**Assignment**
Keep each line of the material that includes "VRAW", and leave out the rest.

**Records for the exercise**
□ □ □ □ □

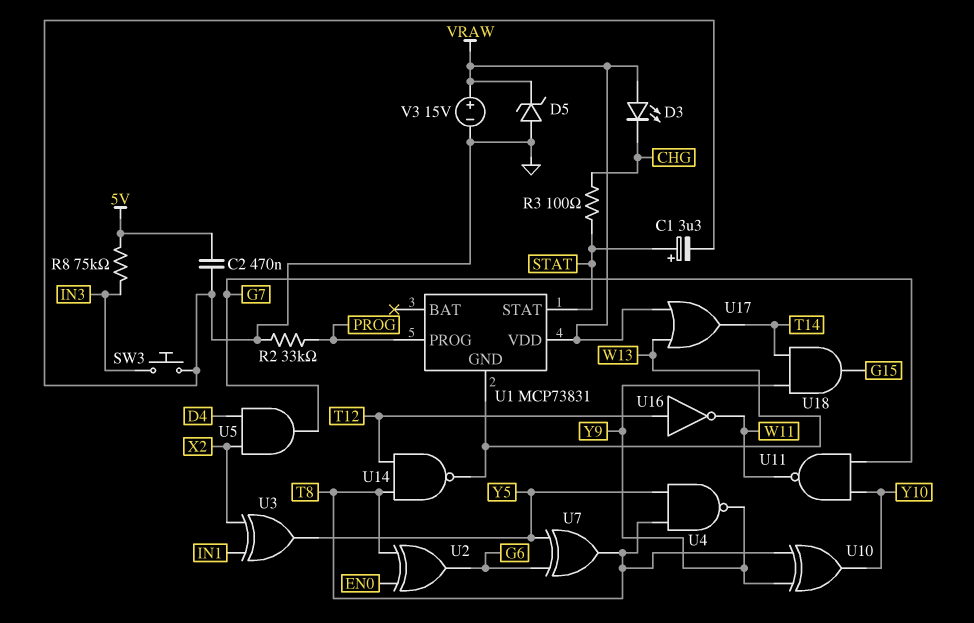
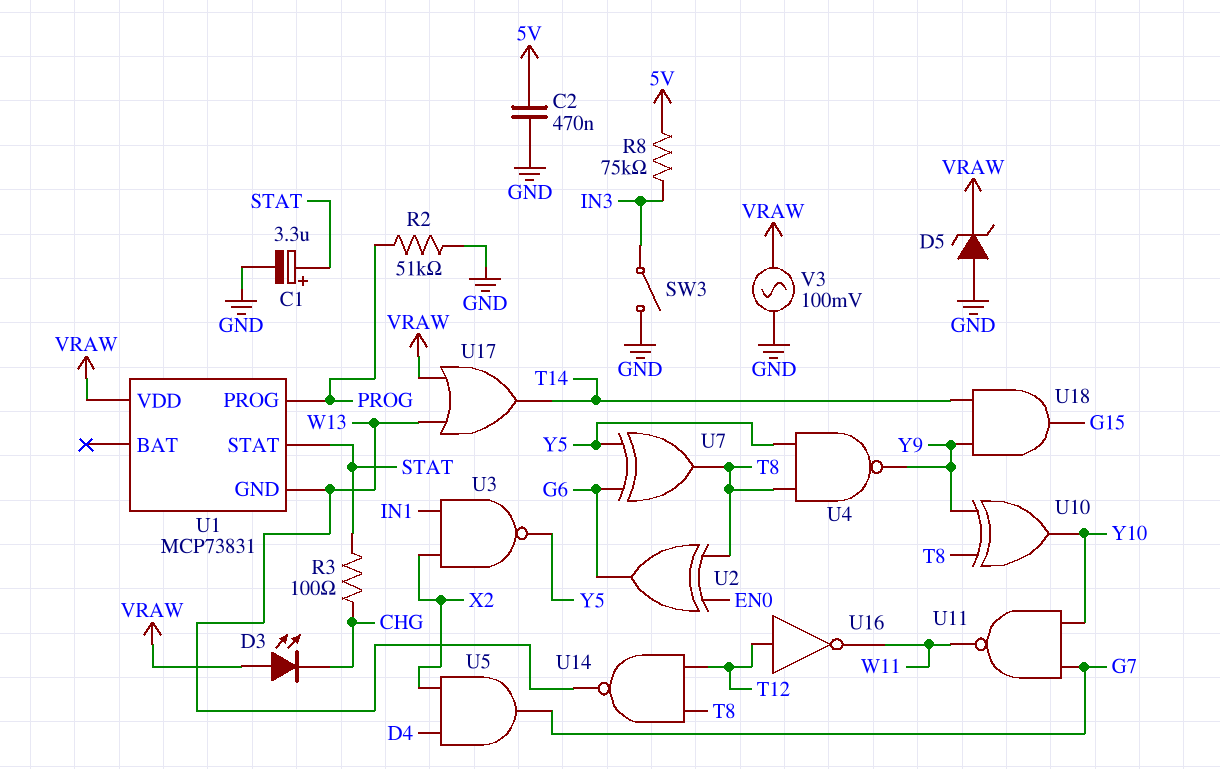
R2: 33k (GND, PROG) -> 51k (GND, PROG)
SW3: button (GND, IN3) -> switch (GND, IN3)
U3: XOR (in IN1, in X2, out Y5) -> NAND (in IN1, in X2, out Y5)
V3: 15V (plus VRAW, minus GND) -> AC 100mV (GND, VRAW)

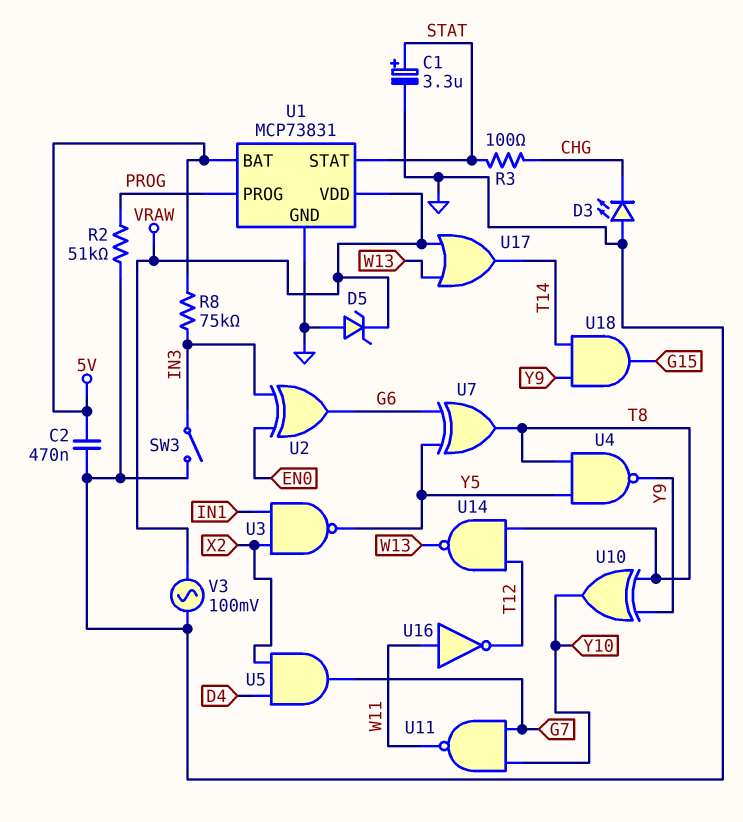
D3: LED (A VRAW, K CHG) -> LED (A GND, K CHG)
U1 pin BAT: none -> 5V
U1 pin GND: W13 -> GND
U2: XOR (in EN0, in T8, out G6) -> XOR (in EN0, in IN3, out G6)
U16: NOT (in T12, out W11) -> NOT (in W11, out T12)

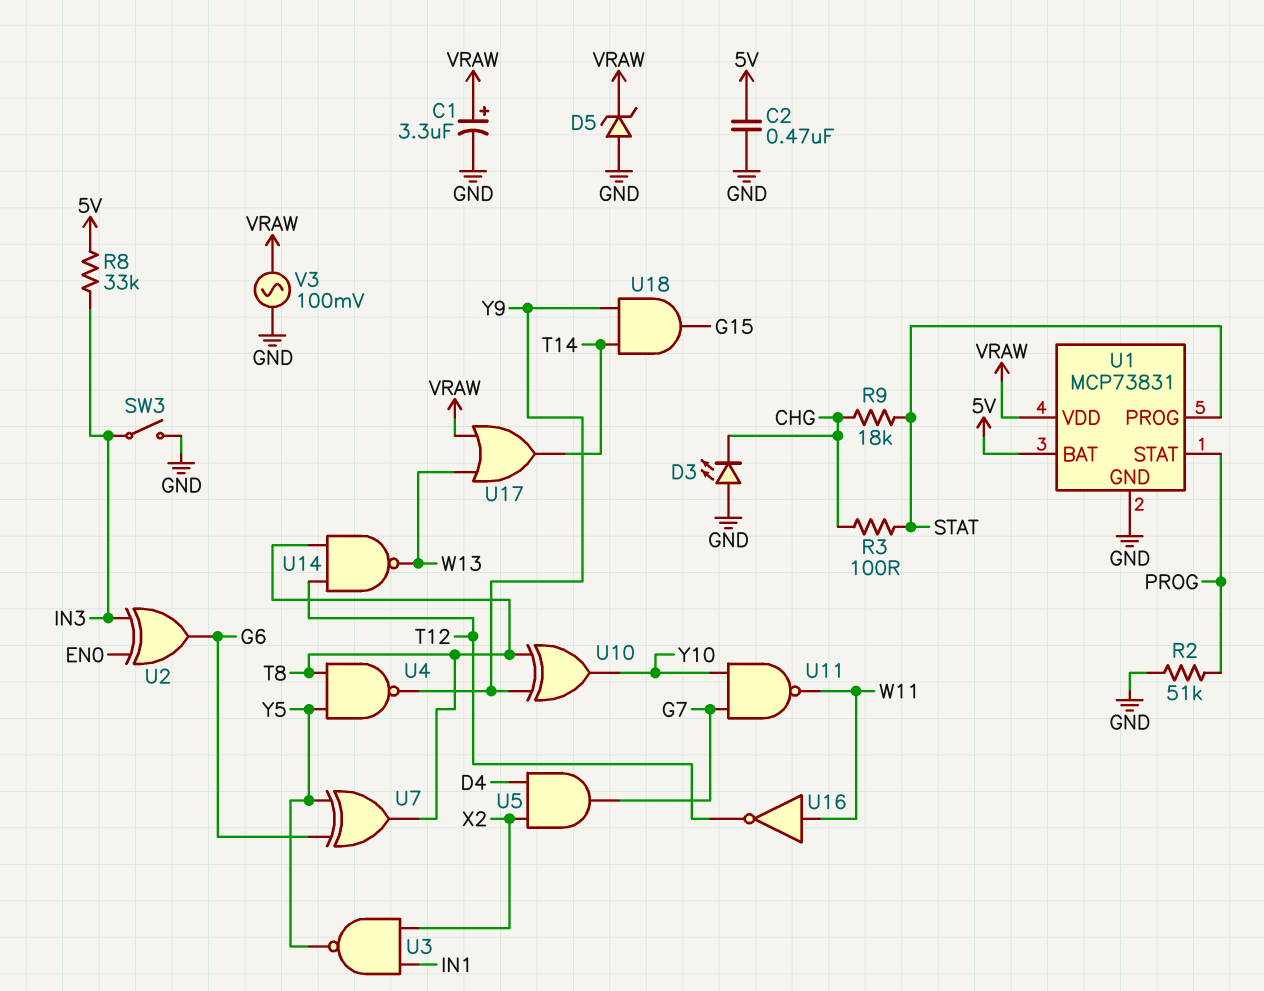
C1: 3.3uF (plus STAT, minus GND) -> 3.3uF (plus VRAW, minus GND)
R8: 75k (5V, IN3) -> 33k (5V, IN3)
R9: none -> 18k (CHG, STAT)
U1 pin PROG: PROG -> STAT
U1 pin STAT: STAT -> PROG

□ □ □ □ □

**Solution for this problem**
V3: 15V (plus VRAW, minus GND) -> AC 100mV (GND, VRAW)
D3: LED (A VRAW, K CHG) -> LED (A GND, K CHG)
C1: 3.3uF (plus STAT, minus GND) -> 3.3uF (plus VRAW, minus GND)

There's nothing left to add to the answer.